How to complete this task
From the records below, copy out exactly the lines from the one containing "RGB2: KY-016 -> SMD5050" to the one containing "JOY3 pin VRX: D1 -> D8", both included. Add nothing else.

Start of Data supplied

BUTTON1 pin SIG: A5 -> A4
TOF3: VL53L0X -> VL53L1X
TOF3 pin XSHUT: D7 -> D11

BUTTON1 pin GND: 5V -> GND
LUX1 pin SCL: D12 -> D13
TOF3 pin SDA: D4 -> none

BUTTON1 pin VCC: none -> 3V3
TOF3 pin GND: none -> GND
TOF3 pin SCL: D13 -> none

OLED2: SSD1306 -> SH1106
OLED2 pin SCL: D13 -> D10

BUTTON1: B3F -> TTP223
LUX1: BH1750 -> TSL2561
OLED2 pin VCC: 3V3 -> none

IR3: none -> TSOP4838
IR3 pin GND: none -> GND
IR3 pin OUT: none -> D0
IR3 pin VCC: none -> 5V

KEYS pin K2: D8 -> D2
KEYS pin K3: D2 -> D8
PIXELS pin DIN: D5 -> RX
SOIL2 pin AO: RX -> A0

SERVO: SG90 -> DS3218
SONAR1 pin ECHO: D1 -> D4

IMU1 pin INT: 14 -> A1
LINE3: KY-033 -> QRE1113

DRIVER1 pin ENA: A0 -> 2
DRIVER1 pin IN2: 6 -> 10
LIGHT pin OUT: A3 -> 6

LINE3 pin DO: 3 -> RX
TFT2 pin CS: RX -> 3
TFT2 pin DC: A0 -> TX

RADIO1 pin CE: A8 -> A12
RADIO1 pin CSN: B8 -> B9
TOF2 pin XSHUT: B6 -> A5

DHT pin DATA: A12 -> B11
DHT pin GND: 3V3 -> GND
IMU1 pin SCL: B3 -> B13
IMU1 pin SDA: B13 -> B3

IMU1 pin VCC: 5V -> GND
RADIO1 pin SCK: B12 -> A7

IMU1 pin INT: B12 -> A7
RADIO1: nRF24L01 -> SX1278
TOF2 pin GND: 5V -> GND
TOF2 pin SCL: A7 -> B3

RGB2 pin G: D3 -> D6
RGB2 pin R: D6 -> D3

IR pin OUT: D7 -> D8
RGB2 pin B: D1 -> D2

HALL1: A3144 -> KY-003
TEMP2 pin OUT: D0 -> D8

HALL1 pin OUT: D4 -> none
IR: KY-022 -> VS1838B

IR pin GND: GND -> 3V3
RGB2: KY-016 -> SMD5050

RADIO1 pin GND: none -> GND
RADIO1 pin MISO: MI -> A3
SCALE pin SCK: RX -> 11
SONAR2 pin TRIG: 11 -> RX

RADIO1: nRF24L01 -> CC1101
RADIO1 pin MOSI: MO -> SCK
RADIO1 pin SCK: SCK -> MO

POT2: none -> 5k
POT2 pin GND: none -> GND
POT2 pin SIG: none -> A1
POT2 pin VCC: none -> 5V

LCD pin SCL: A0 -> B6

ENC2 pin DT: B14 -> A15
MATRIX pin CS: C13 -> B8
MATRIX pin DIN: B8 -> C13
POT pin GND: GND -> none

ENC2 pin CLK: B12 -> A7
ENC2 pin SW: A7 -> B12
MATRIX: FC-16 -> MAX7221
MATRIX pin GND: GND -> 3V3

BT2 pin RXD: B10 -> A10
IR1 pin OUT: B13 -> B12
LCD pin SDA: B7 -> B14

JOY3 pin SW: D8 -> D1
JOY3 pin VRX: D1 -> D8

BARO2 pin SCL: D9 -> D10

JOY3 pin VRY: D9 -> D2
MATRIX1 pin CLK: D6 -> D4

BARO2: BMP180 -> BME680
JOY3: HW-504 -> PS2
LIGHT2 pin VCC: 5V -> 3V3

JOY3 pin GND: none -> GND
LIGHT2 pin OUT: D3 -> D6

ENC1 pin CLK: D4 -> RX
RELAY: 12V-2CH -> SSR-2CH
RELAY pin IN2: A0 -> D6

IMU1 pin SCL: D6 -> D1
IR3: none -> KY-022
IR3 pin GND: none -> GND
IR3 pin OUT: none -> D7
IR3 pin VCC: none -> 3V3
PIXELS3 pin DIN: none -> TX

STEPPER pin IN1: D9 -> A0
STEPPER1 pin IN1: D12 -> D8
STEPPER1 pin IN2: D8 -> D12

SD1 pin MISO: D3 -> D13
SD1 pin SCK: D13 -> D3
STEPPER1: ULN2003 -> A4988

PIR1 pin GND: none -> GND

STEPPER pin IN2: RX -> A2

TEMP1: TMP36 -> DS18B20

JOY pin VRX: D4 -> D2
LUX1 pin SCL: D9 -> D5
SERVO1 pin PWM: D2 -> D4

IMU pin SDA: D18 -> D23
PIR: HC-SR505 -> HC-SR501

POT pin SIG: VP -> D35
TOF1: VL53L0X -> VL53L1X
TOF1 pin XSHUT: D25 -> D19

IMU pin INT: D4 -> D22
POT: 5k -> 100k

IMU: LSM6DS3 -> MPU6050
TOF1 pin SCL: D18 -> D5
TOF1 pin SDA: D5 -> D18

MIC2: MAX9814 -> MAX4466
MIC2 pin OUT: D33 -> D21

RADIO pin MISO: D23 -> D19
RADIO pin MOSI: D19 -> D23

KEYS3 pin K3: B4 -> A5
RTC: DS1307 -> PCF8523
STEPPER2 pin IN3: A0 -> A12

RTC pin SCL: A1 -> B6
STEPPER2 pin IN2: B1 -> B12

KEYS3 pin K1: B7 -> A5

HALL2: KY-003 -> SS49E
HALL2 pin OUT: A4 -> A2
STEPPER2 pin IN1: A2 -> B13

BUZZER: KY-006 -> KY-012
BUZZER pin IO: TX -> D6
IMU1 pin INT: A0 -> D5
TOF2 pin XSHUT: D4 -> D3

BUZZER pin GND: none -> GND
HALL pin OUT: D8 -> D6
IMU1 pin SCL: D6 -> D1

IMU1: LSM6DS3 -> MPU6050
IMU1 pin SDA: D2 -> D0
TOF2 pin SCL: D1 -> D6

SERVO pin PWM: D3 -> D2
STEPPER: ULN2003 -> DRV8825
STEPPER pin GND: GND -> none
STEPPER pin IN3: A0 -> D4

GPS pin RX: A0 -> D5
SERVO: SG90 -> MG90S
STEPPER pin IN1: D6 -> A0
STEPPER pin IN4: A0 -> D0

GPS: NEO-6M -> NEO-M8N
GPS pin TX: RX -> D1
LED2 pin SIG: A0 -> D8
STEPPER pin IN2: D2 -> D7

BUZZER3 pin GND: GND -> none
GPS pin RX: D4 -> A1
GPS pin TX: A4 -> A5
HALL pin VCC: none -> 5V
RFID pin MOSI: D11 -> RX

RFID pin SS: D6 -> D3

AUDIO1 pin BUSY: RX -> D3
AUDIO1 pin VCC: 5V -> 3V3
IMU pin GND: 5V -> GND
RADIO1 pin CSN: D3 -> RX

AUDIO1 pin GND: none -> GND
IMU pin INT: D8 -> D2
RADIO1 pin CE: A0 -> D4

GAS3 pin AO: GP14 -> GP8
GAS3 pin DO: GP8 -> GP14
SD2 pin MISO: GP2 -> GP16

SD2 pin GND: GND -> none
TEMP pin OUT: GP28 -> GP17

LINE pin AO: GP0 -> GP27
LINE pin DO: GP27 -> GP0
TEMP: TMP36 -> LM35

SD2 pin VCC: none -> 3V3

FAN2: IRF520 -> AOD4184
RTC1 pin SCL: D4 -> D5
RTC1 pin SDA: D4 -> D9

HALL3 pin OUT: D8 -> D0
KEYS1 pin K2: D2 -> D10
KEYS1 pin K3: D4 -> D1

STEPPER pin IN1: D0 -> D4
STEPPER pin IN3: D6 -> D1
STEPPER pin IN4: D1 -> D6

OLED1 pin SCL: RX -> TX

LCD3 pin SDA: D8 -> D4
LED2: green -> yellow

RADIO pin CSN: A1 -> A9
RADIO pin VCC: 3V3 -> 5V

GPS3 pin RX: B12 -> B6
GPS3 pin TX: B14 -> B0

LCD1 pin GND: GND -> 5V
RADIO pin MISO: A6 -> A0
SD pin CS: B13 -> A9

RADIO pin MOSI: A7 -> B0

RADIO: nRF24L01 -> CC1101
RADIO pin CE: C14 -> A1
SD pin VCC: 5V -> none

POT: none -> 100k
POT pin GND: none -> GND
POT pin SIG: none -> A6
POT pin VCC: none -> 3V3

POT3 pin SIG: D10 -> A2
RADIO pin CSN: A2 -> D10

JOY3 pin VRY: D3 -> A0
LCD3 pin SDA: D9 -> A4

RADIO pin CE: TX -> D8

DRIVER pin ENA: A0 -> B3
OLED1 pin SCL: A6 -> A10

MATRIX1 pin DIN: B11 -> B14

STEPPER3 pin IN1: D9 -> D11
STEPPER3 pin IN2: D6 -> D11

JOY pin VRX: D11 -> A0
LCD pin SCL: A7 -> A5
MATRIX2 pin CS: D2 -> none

End of Data supplied

Solution
RGB2: KY-016 -> SMD5050

RADIO1 pin GND: none -> GND
RADIO1 pin MISO: MI -> A3
SCALE pin SCK: RX -> 11
SONAR2 pin TRIG: 11 -> RX

RADIO1: nRF24L01 -> CC1101
RADIO1 pin MOSI: MO -> SCK
RADIO1 pin SCK: SCK -> MO

POT2: none -> 5k
POT2 pin GND: none -> GND
POT2 pin SIG: none -> A1
POT2 pin VCC: none -> 5V

LCD pin SCL: A0 -> B6

ENC2 pin DT: B14 -> A15
MATRIX pin CS: C13 -> B8
MATRIX pin DIN: B8 -> C13
POT pin GND: GND -> none

ENC2 pin CLK: B12 -> A7
ENC2 pin SW: A7 -> B12
MATRIX: FC-16 -> MAX7221
MATRIX pin GND: GND -> 3V3

BT2 pin RXD: B10 -> A10
IR1 pin OUT: B13 -> B12
LCD pin SDA: B7 -> B14

JOY3 pin SW: D8 -> D1
JOY3 pin VRX: D1 -> D8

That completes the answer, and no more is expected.